##### INFORMATION PROVIDED
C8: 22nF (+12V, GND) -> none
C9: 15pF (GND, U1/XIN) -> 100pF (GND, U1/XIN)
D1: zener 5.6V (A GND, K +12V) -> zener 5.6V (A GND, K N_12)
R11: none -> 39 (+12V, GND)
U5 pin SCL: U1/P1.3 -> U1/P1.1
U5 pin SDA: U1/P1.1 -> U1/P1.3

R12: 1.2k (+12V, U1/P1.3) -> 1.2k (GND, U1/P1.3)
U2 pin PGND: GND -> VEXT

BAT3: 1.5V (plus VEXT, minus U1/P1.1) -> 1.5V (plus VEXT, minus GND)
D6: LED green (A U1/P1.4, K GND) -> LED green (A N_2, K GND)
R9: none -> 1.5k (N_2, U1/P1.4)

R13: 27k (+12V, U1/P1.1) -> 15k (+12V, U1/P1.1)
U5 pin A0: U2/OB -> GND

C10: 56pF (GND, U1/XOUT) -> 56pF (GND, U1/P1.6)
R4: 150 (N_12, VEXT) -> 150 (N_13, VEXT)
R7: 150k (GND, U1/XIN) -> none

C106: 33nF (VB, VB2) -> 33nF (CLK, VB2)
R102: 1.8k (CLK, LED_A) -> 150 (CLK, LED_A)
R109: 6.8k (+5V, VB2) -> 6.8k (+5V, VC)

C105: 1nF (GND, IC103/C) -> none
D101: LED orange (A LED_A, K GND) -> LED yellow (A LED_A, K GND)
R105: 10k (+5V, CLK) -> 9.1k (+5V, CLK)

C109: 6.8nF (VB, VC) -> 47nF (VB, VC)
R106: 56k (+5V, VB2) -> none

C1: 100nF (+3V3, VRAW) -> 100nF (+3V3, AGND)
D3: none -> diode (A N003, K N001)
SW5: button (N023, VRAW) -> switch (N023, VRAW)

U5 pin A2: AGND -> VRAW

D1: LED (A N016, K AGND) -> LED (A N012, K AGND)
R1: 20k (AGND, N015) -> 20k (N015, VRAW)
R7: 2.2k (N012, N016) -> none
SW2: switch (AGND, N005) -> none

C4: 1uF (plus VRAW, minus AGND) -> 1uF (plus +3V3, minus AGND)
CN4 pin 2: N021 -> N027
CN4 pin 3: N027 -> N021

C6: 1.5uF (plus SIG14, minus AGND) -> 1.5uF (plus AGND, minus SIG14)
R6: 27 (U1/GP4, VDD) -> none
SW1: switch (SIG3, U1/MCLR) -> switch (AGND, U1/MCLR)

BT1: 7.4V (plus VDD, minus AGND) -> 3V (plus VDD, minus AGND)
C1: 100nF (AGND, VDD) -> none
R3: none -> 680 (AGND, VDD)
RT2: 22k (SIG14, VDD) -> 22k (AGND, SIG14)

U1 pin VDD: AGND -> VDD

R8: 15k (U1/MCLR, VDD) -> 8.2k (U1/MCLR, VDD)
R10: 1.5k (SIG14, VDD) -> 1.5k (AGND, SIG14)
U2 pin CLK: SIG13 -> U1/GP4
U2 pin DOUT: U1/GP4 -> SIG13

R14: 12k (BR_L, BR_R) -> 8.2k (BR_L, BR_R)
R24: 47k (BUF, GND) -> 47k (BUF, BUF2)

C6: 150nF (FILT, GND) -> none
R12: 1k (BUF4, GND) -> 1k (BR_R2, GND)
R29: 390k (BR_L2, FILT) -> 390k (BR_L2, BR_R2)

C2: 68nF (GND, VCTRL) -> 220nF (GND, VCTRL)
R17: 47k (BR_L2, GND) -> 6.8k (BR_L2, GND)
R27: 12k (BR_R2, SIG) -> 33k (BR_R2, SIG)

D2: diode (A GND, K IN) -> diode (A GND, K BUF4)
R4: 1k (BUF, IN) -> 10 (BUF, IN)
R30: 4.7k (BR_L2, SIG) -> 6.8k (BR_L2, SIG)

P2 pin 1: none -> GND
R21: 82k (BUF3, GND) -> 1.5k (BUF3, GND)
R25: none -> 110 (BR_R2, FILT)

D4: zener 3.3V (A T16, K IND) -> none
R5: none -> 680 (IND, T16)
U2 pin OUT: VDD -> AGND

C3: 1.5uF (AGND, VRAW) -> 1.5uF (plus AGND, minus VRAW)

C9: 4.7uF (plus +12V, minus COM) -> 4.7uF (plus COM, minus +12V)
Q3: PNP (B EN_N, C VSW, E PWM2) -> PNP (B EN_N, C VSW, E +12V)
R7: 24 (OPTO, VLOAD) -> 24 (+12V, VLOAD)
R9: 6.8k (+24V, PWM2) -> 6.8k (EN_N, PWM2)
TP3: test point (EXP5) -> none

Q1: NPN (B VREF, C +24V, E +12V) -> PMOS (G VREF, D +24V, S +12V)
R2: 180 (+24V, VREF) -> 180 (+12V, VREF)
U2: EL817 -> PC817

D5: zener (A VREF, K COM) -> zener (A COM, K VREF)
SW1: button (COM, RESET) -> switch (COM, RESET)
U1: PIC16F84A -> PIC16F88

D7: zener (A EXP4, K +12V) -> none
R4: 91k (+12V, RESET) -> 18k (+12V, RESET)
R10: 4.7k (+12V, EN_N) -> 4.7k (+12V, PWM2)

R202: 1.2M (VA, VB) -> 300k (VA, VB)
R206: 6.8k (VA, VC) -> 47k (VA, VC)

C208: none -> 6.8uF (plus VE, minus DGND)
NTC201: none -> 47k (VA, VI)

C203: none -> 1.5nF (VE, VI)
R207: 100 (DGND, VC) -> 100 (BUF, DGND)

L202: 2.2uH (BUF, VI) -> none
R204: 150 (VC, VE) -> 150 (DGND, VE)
##########
ASSIGNED TASK ::
Return only the lines between the one holding "C109: 6.8nF (VB, VC) -> 47nF (VB, VC)" and the one holding "CN4 pin 3: N027 -> N021", inclusive, exactly as they appear above.

OUTPUT FOR THIS TASK ::
C109: 6.8nF (VB, VC) -> 47nF (VB, VC)
R106: 56k (+5V, VB2) -> none

C1: 100nF (+3V3, VRAW) -> 100nF (+3V3, AGND)
D3: none -> diode (A N003, K N001)
SW5: button (N023, VRAW) -> switch (N023, VRAW)

U5 pin A2: AGND -> VRAW

D1: LED (A N016, K AGND) -> LED (A N012, K AGND)
R1: 20k (AGND, N015) -> 20k (N015, VRAW)
R7: 2.2k (N012, N016) -> none
SW2: switch (AGND, N005) -> none

C4: 1uF (plus VRAW, minus AGND) -> 1uF (plus +3V3, minus AGND)
CN4 pin 2: N021 -> N027
CN4 pin 3: N027 -> N021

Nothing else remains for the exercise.